• **Work instructions**
From the entries that follow, copy exactly the lines beginning at the line holding "yellow brick E2:F2" and continuing through the line holding "none -> brown brick G3:H4 level 1".

Start of Data supplied

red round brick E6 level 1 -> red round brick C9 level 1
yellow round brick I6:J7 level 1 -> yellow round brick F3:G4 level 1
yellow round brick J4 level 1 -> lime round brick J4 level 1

End of Data supplied
Start of Data supplied

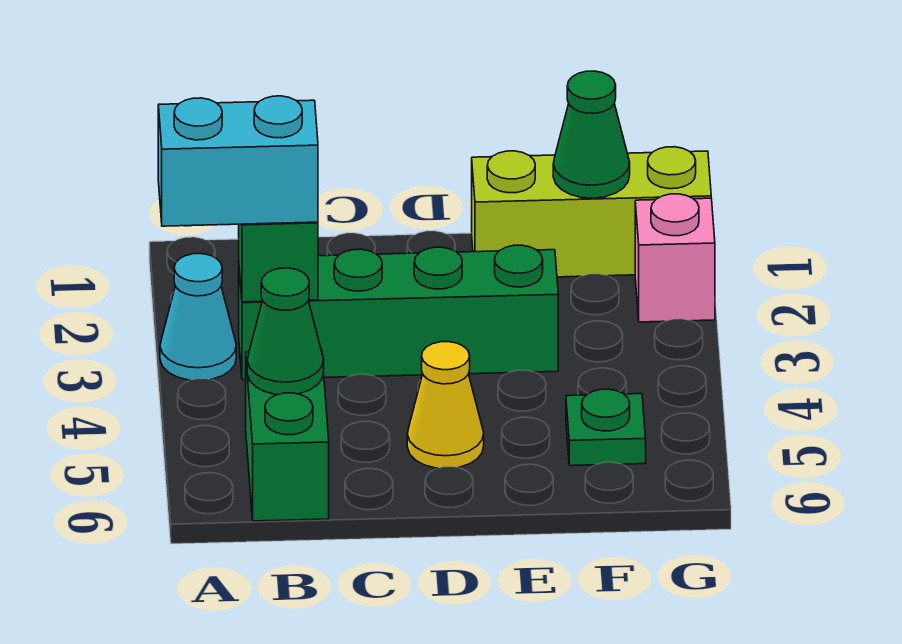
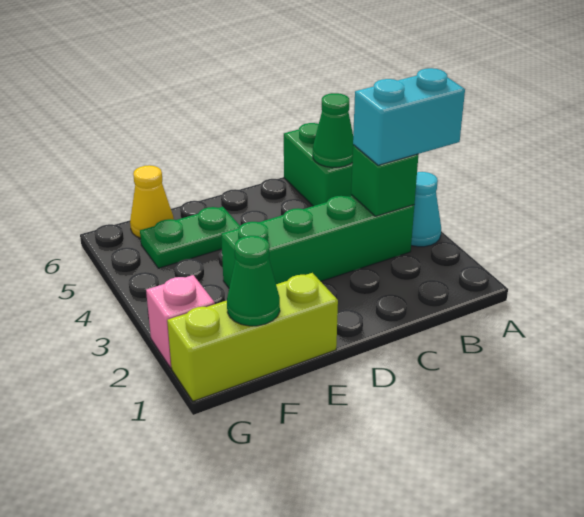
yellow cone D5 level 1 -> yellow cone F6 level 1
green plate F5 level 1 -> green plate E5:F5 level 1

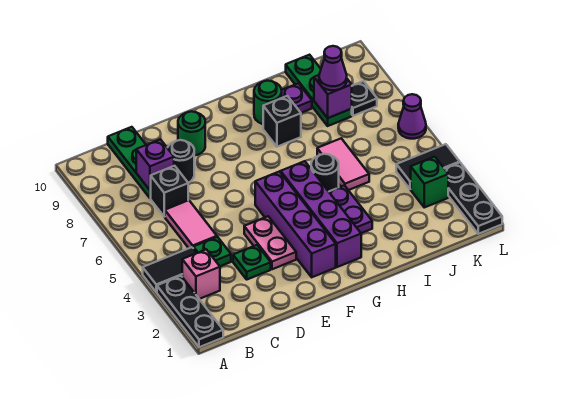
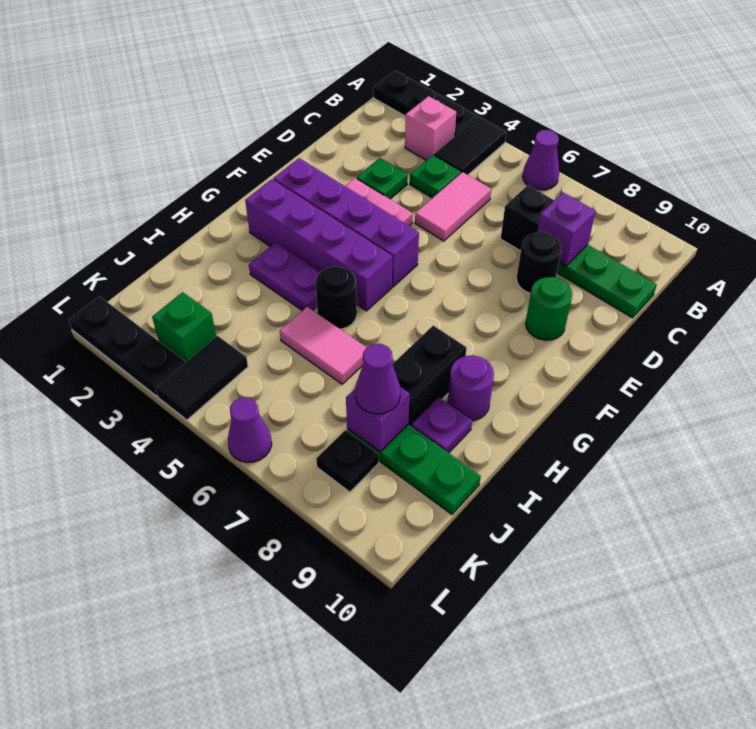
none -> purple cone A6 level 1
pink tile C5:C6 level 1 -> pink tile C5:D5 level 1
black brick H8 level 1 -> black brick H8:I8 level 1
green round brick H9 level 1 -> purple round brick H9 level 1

End of Data supplied
Start of Data supplied

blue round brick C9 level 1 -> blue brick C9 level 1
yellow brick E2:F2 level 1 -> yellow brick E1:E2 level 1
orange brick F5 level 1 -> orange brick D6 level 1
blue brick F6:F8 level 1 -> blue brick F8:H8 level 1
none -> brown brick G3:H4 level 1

End of Data supplied

• **Output**
yellow brick E2:F2 level 1 -> yellow brick E1:E2 level 1
orange brick F5 level 1 -> orange brick D6 level 1
blue brick F6:F8 level 1 -> blue brick F8:H8 level 1
none -> brown brick G3:H4 level 1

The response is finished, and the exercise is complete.